* **WHAT TO WORK ON**
Your answer should be one number: how many lines below have the word "none".

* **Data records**
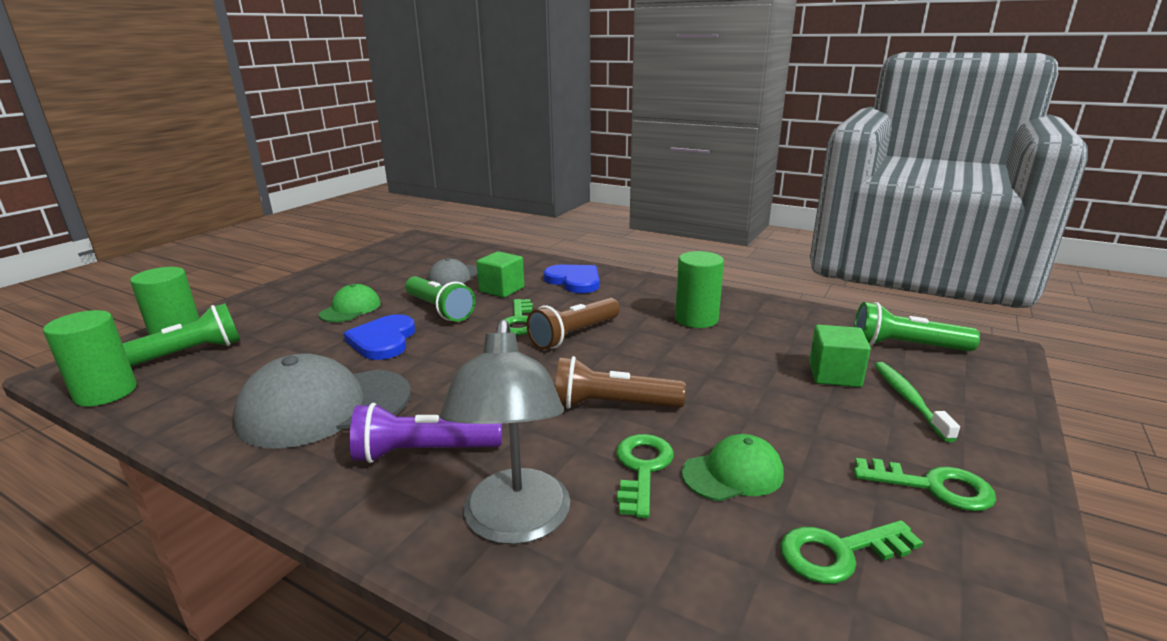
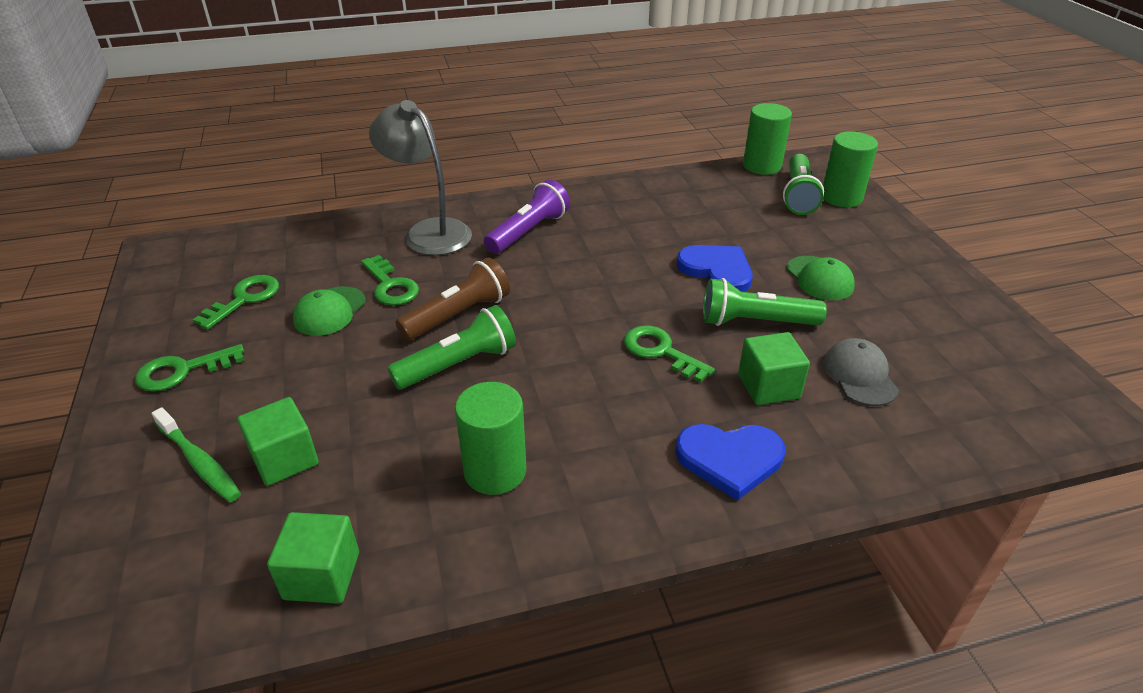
camera: 135 degrees right, 15 degrees up
(324, 407) = (633, 219): grey cap -> none
(574, 335) = (585, 365): brown flashlight -> none
(828, 322) = (322, 575): none -> green cube
(905, 346) = (202, 575): green flashlight -> green flashlight (459, 364)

* **OUTPUT BELOW**
3